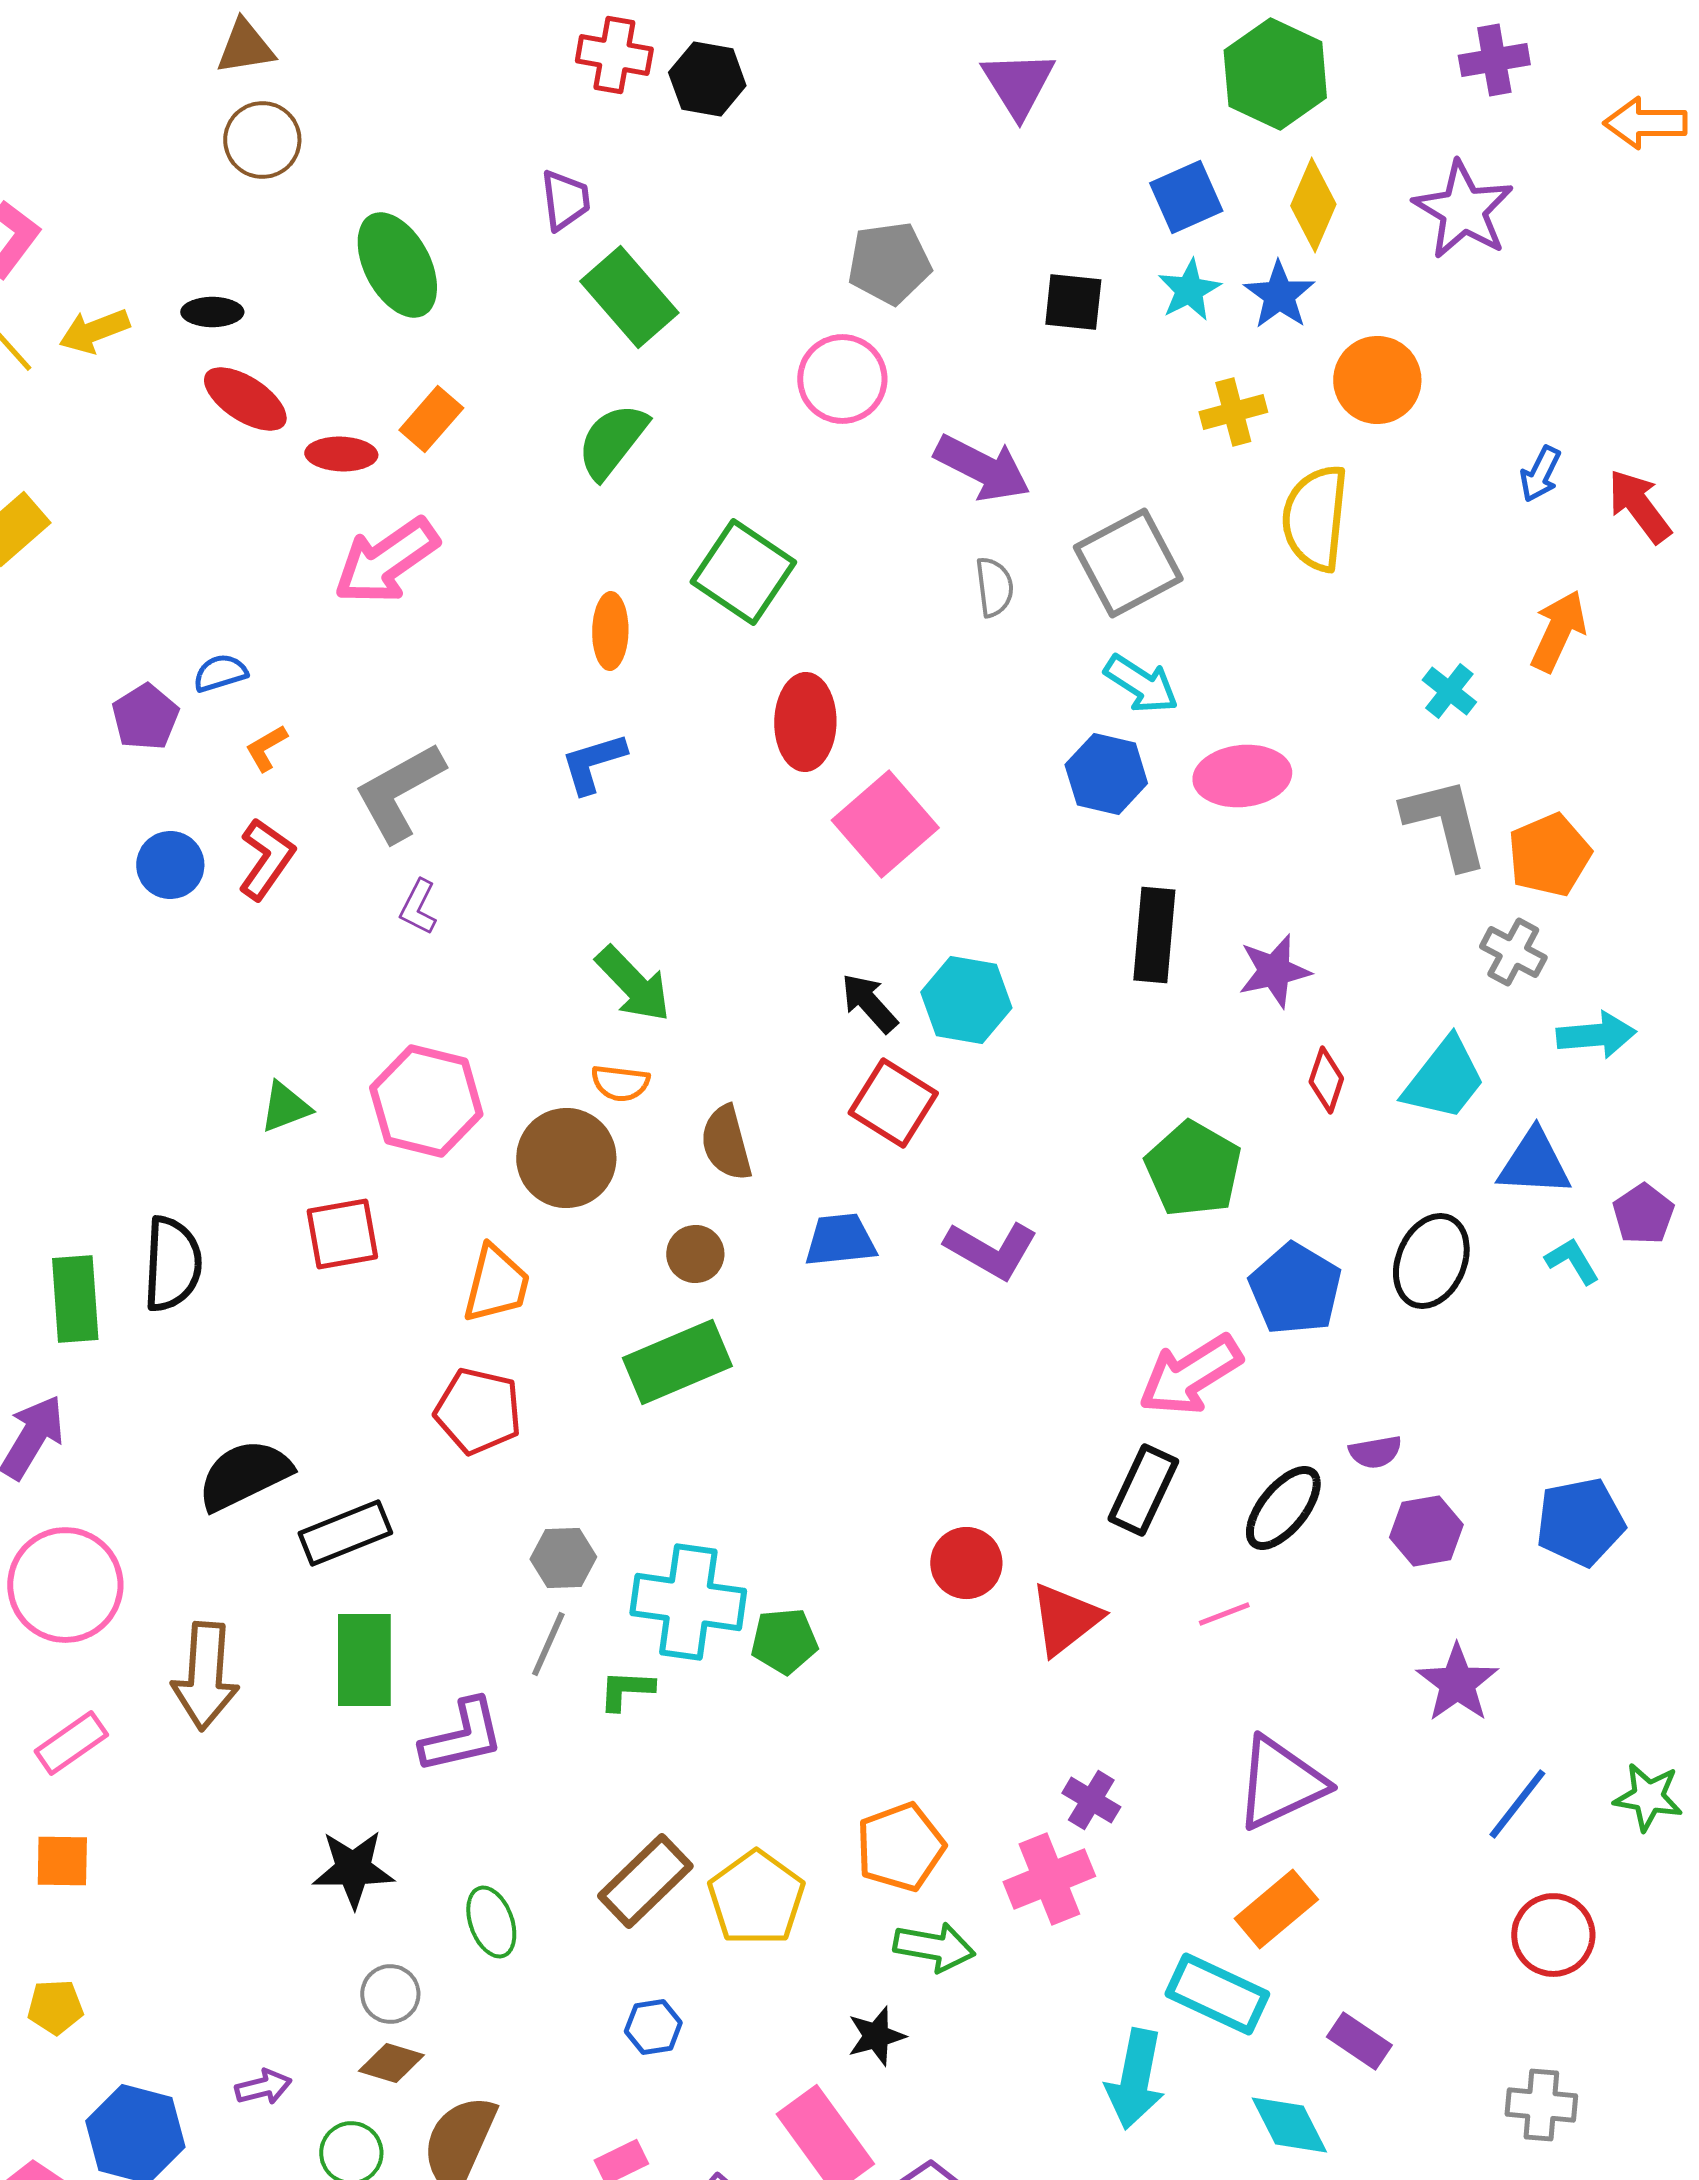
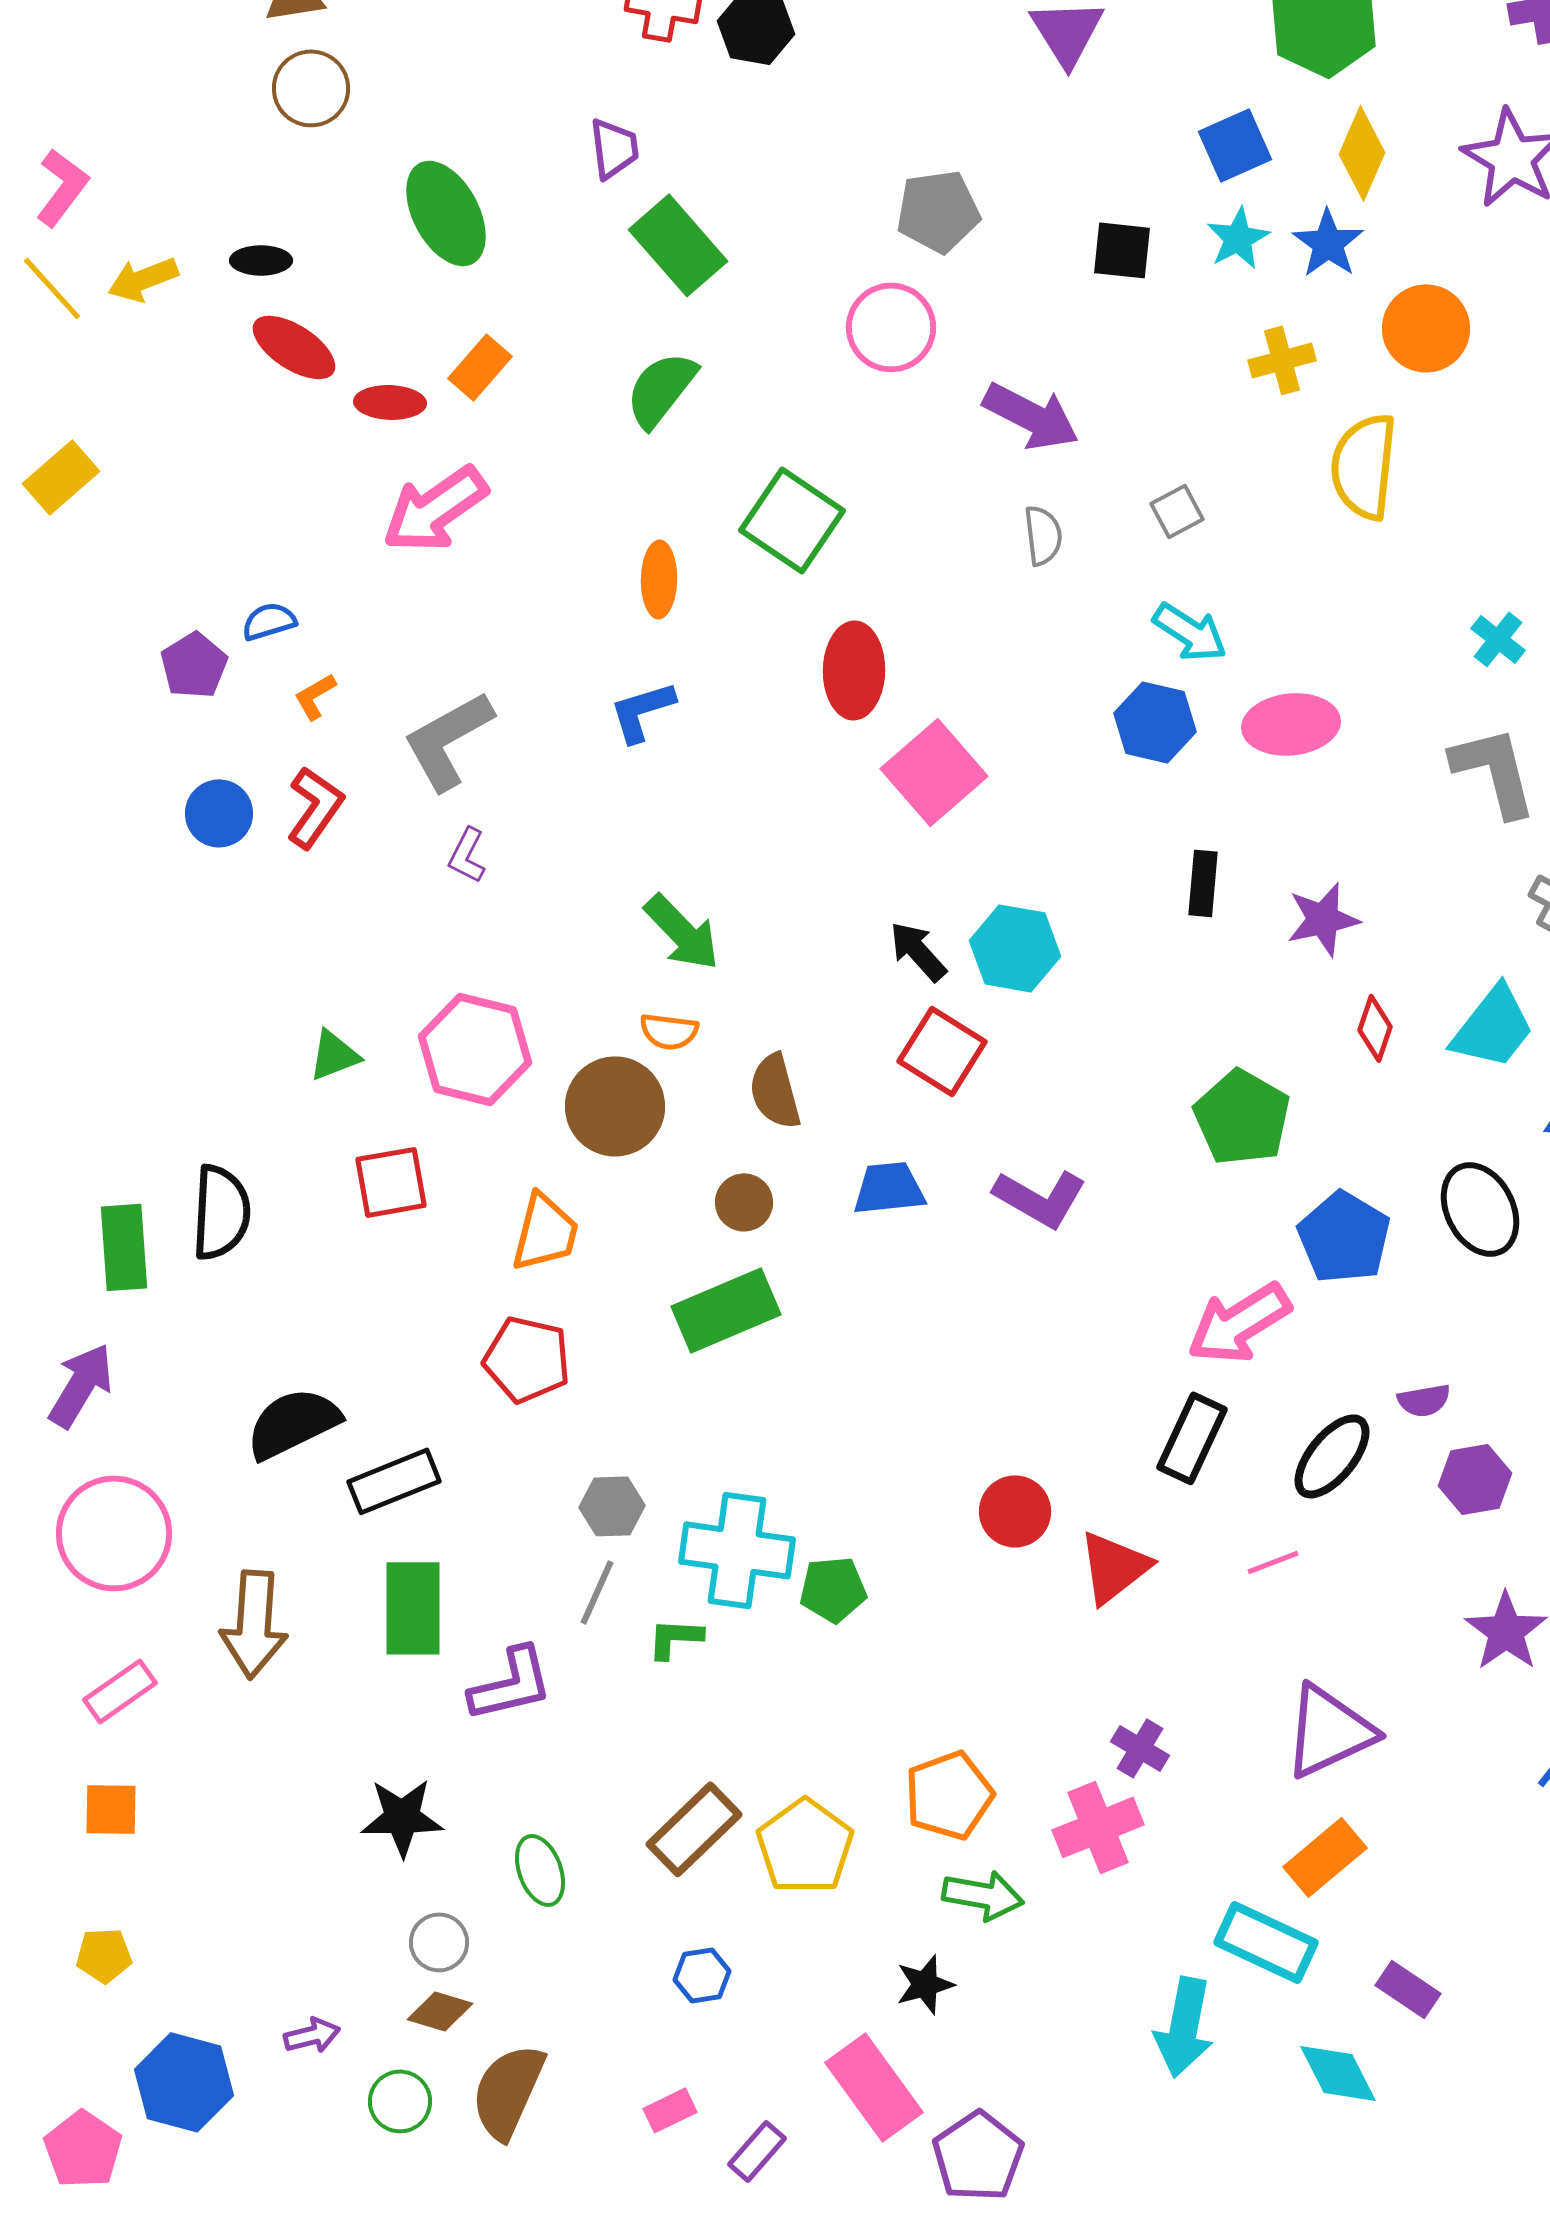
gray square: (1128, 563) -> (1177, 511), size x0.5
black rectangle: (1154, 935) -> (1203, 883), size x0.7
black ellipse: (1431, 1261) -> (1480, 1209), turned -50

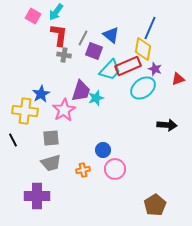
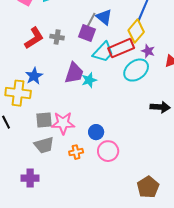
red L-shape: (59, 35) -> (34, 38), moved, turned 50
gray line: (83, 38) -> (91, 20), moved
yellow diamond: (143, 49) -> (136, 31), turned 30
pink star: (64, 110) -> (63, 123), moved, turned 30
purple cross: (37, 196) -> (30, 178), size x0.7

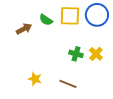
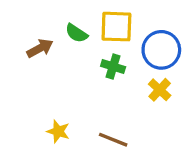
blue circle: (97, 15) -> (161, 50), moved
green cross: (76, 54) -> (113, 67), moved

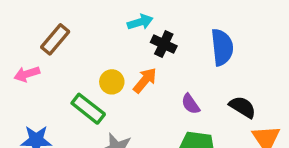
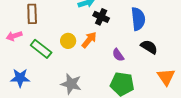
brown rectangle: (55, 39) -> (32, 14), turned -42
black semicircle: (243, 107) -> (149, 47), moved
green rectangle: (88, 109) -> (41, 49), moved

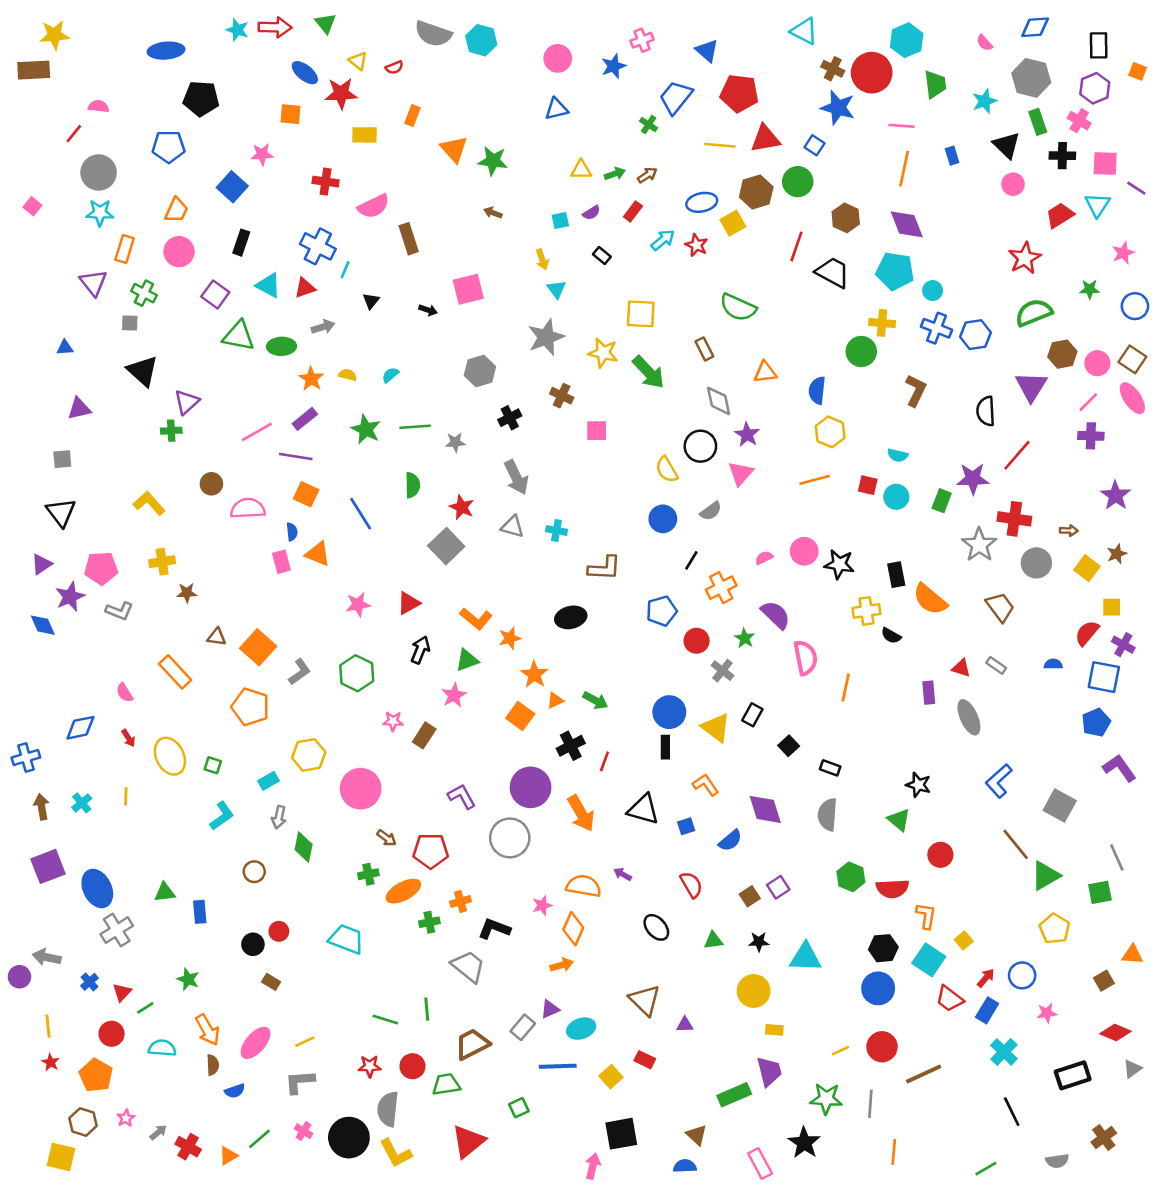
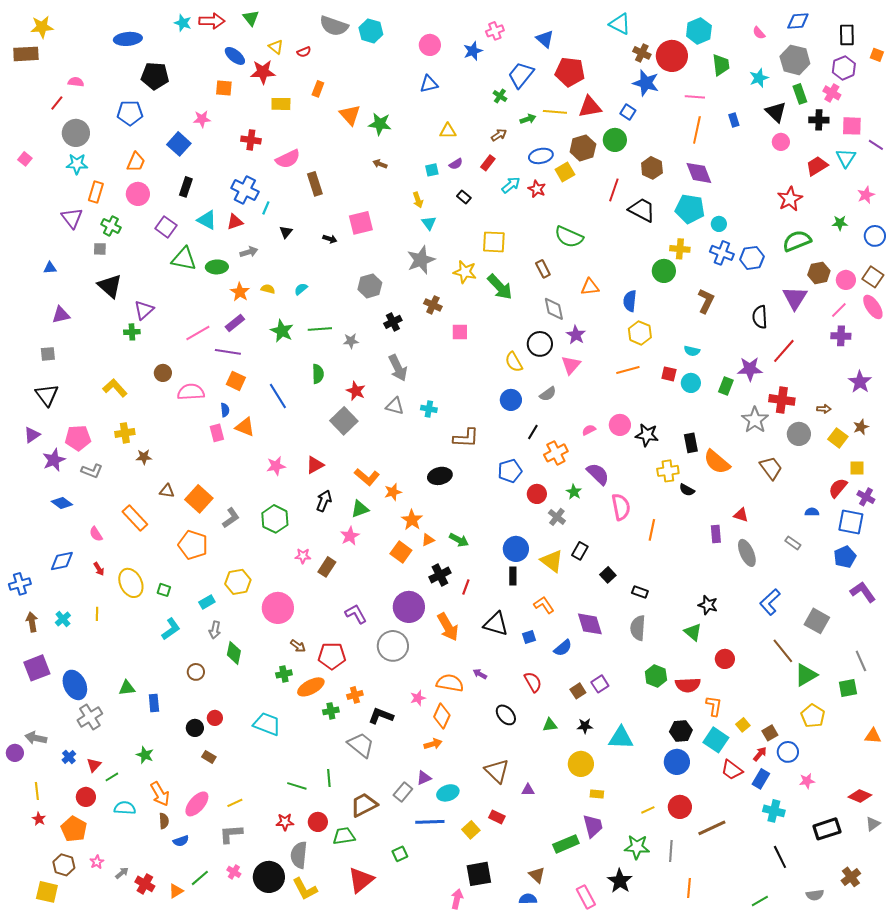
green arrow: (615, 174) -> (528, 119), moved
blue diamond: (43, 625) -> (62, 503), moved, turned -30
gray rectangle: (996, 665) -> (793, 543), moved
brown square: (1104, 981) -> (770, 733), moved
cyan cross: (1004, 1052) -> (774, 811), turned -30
- - - - -
▶ THE TASK
Give the count of lines containing the word "gray" in the listing, and no other text.

▶ EXPECTED ANSWER
3